** start GIVEN ENTRIES **

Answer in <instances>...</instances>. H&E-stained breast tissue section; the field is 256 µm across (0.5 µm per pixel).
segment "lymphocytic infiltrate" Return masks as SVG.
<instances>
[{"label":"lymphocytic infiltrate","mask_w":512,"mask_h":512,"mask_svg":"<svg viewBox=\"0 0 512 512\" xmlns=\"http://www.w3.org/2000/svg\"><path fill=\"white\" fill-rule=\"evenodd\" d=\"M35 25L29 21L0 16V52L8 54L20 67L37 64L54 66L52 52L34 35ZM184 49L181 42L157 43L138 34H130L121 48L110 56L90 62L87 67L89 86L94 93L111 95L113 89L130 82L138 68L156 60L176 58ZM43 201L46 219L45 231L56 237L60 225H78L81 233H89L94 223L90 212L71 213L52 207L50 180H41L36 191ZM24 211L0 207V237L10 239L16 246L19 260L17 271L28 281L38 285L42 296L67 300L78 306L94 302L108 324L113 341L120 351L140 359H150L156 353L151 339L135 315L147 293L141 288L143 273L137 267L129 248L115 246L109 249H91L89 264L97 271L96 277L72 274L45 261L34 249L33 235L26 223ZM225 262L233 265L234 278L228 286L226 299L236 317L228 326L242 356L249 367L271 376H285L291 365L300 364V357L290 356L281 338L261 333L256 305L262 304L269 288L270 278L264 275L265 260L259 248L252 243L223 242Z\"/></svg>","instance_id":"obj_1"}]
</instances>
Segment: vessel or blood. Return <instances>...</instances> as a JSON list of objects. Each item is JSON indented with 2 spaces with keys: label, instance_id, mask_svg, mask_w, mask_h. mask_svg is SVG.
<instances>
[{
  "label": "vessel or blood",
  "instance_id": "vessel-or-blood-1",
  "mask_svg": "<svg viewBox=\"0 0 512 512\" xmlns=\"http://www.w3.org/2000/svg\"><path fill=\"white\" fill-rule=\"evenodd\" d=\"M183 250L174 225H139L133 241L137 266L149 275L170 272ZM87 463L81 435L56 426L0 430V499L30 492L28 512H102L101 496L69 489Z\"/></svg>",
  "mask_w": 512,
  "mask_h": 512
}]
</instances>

** end GIVEN ENTRIES **

• _WHAT THE TASK REQUIRES_
Reproduce the full listing word for word.

• _TASK RESULT_
Answer in <instances>...</instances>. H&E-stained breast tissue section; the field is 256 µm across (0.5 µm per pixel).
segment "lymphocytic infiltrate" Return masks as SVG.
<instances>
[{"label":"lymphocytic infiltrate","mask_w":512,"mask_h":512,"mask_svg":"<svg viewBox=\"0 0 512 512\" xmlns=\"http://www.w3.org/2000/svg\"><path fill=\"white\" fill-rule=\"evenodd\" d=\"M35 25L29 21L0 16V52L8 54L20 67L37 64L54 66L52 52L34 35ZM184 49L181 42L157 43L138 34H130L121 48L110 56L90 62L87 67L89 86L94 93L111 95L113 89L130 82L138 68L156 60L176 58ZM43 201L46 219L45 231L56 237L60 225H78L81 233H89L94 223L90 212L71 213L52 207L50 180H41L36 191ZM24 211L0 207V237L10 239L16 246L19 260L17 271L28 281L38 285L42 296L67 300L78 306L94 302L108 324L113 341L120 351L140 359H150L156 353L151 339L135 315L147 293L141 288L143 273L137 267L129 248L115 246L109 249H91L89 264L97 271L96 277L72 274L45 261L34 249L33 235L26 223ZM225 262L233 265L234 278L228 286L226 299L236 317L228 326L242 356L249 367L271 376H285L291 365L300 364V357L290 356L281 338L261 333L256 305L262 304L269 288L270 278L264 275L265 260L259 248L252 243L223 242Z\"/></svg>","instance_id":"obj_1"}]
</instances>
Segment: vessel or blood. Return <instances>...</instances> as a JSON list of objects. Each item is JSON indented with 2 spaces with keys: label, instance_id, mask_svg, mask_w, mask_h. mask_svg is SVG.
<instances>
[{
  "label": "vessel or blood",
  "instance_id": "vessel-or-blood-1",
  "mask_svg": "<svg viewBox=\"0 0 512 512\" xmlns=\"http://www.w3.org/2000/svg\"><path fill=\"white\" fill-rule=\"evenodd\" d=\"M183 250L174 225H139L133 241L137 266L149 275L170 272ZM87 463L81 435L56 426L0 430V499L30 492L28 512H102L101 496L69 489Z\"/></svg>",
  "mask_w": 512,
  "mask_h": 512
}]
</instances>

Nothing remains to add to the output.